ASSIGNMENT: Return only the lines from the start of the records through the line that contains "C4: 330nF (AMP, VB) -> 330nF (+24V, VB)", inclusive; leave out all pictures.

DATA IN THIS EXERCISE:
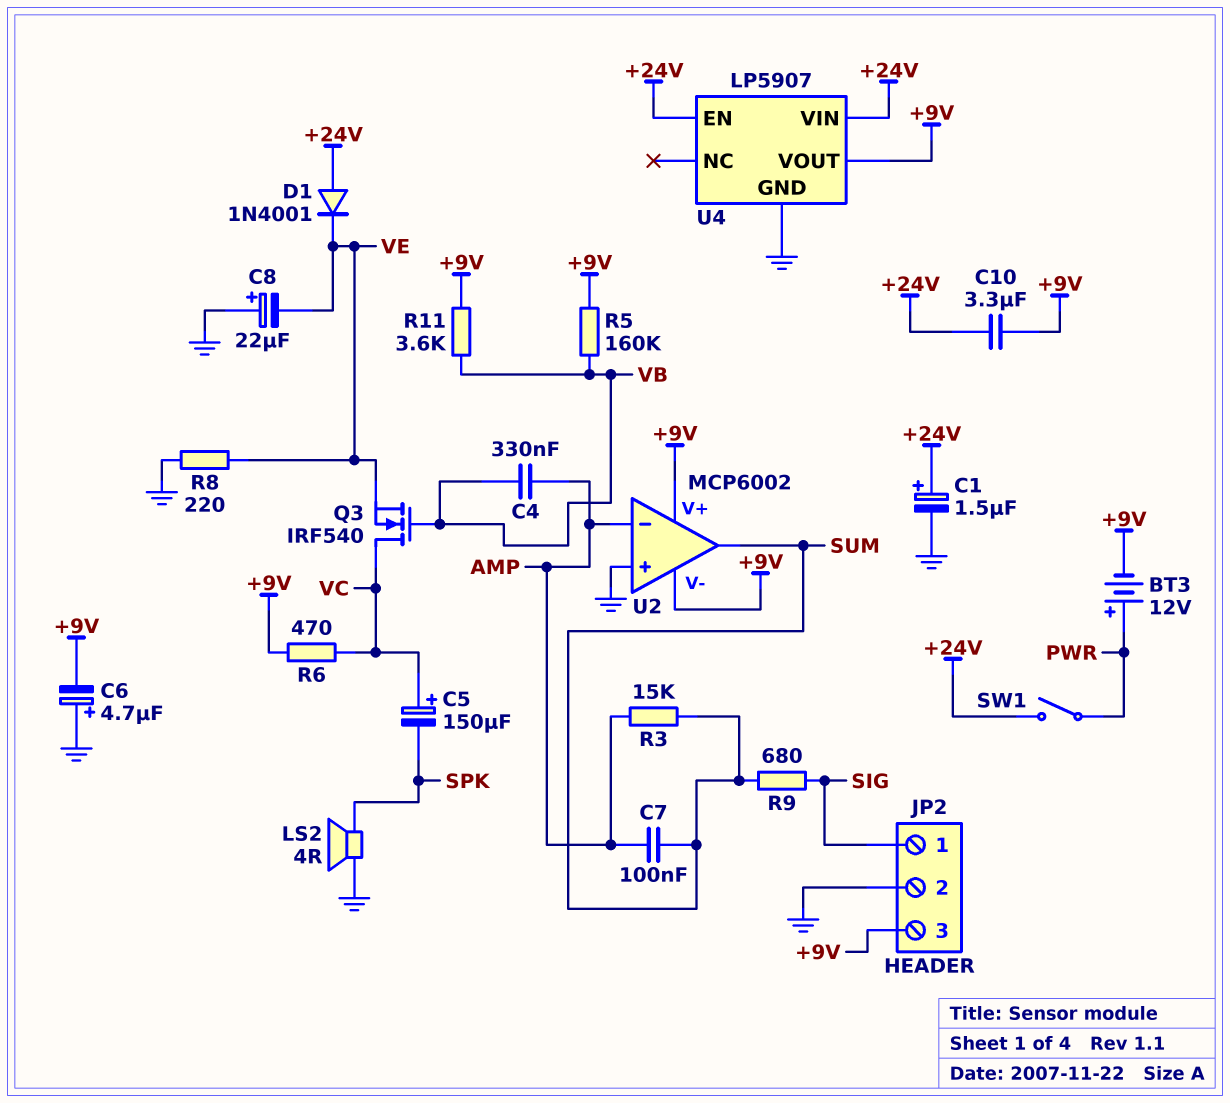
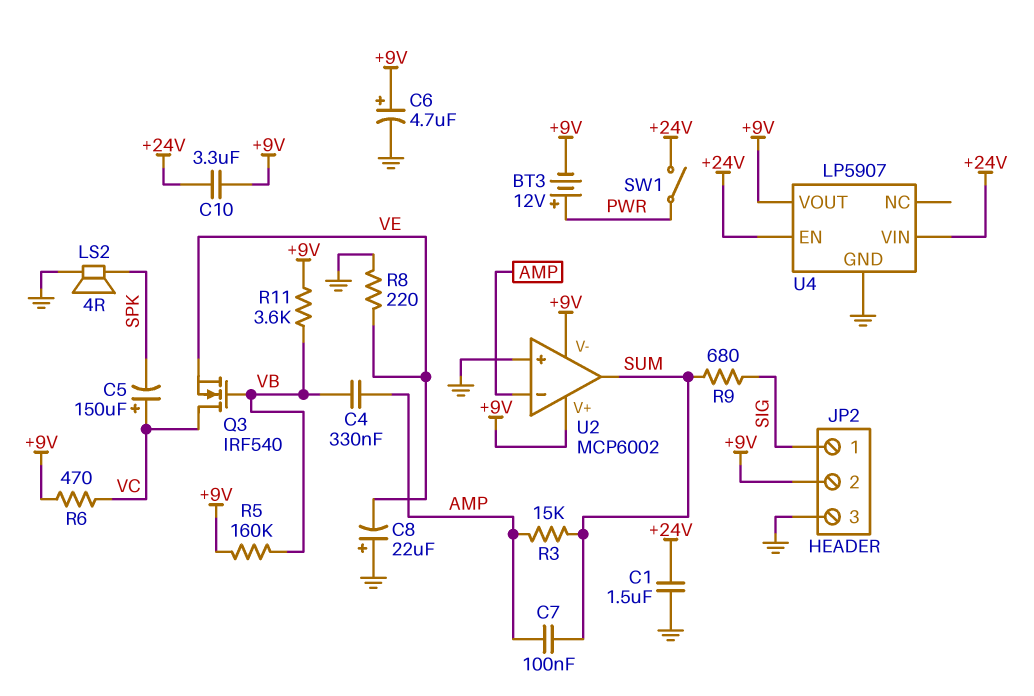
C1: 1.5uF (plus +24V, minus GND) -> 1.5uF (+24V, GND)
C6: 4.7uF (plus GND, minus +9V) -> 4.7uF (plus +9V, minus GND)
D1: diode 1N4001 (A +24V, K VE) -> none
JP2 pin 2: GND -> +9V
JP2 pin 3: +9V -> GND

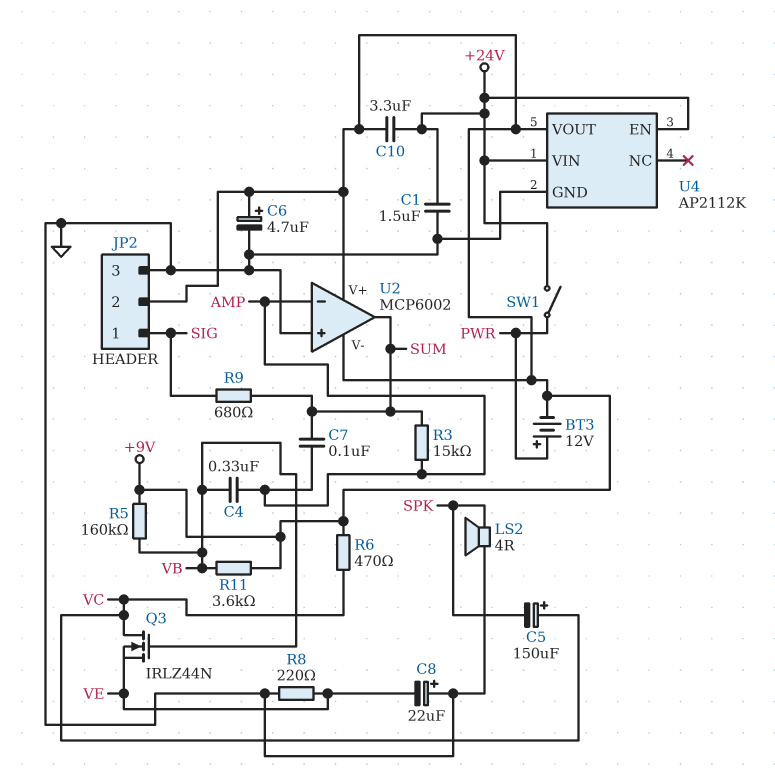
Q3: NMOS IRF540 (G VB, D VC, S VE) -> NMOS IRLZ44N (G VB, D VC, S VE)
U4: LP5907 -> AP2112K

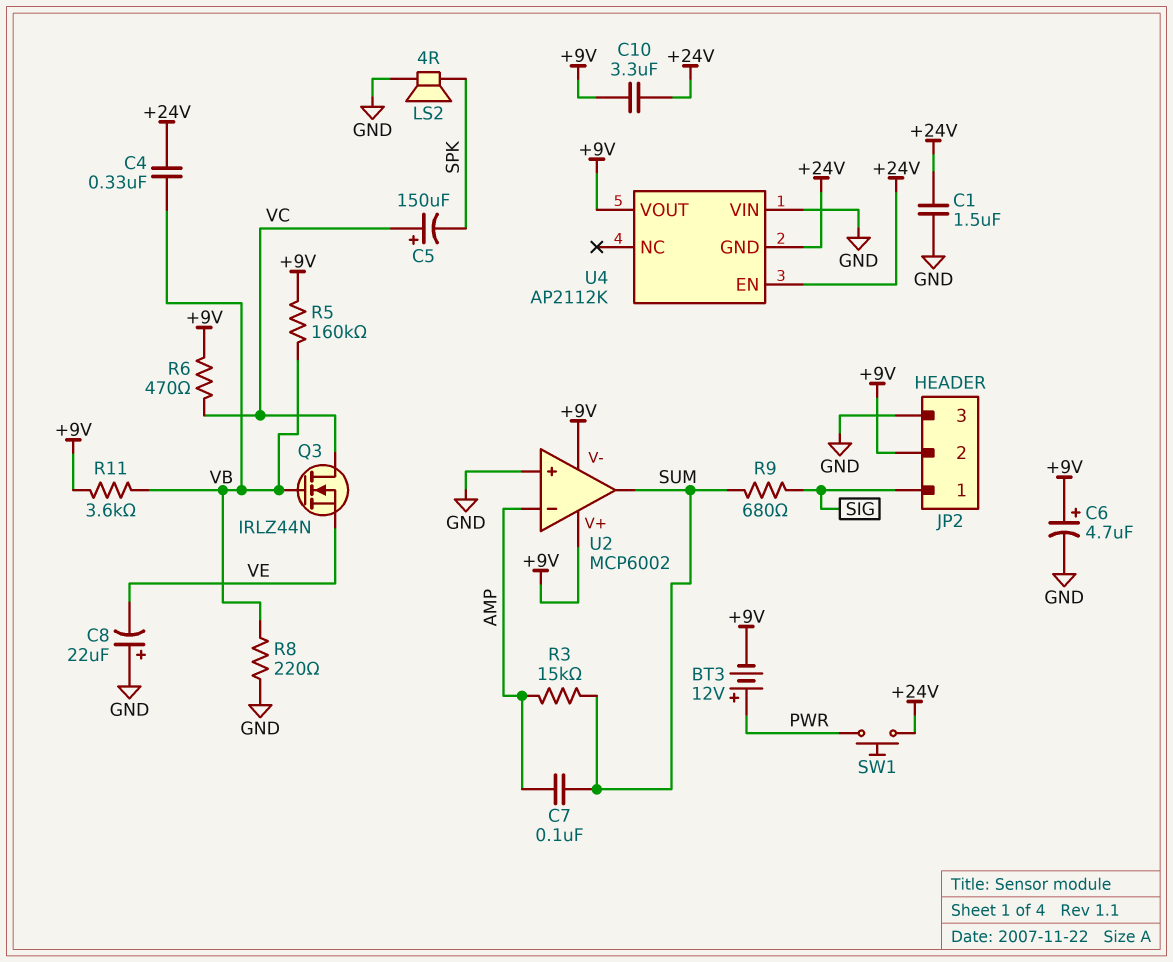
C4: 330nF (AMP, VB) -> 330nF (+24V, VB)
R8: 220 (GND, VE) -> 220 (GND, VB)
SW1: switch (+24V, PWR) -> button (+24V, PWR)
U4 pin GND: GND -> +24V
U4 pin VIN: +24V -> GND

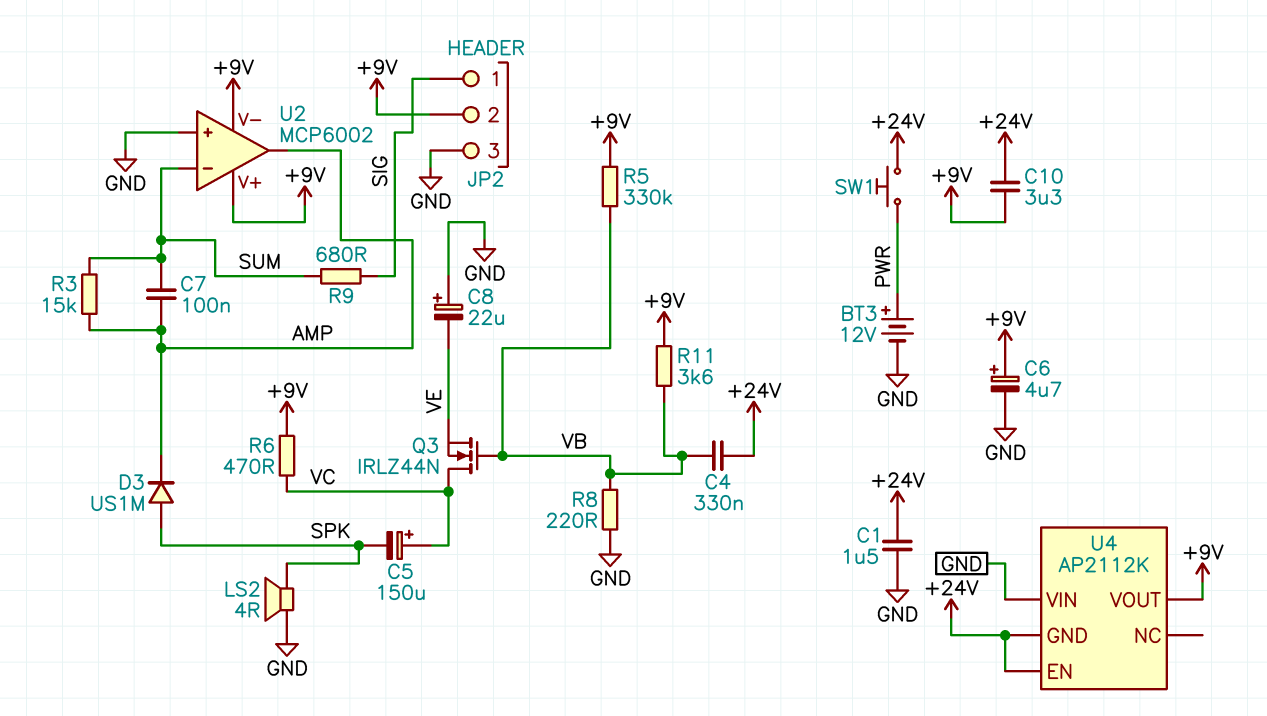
BT3: 12V (plus PWR, minus +9V) -> 12V (plus PWR, minus GND)
D3: none -> diode US1M (A SPK, K AMP)
R5: 160k (+9V, VB) -> 330k (+9V, VB)
U2 pin in-: AMP -> SUM
U2 pin out: SUM -> AMP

EXERCISE OUTPUT:
C1: 1.5uF (plus +24V, minus GND) -> 1.5uF (+24V, GND)
C6: 4.7uF (plus GND, minus +9V) -> 4.7uF (plus +9V, minus GND)
D1: diode 1N4001 (A +24V, K VE) -> none
JP2 pin 2: GND -> +9V
JP2 pin 3: +9V -> GND

Q3: NMOS IRF540 (G VB, D VC, S VE) -> NMOS IRLZ44N (G VB, D VC, S VE)
U4: LP5907 -> AP2112K

C4: 330nF (AMP, VB) -> 330nF (+24V, VB)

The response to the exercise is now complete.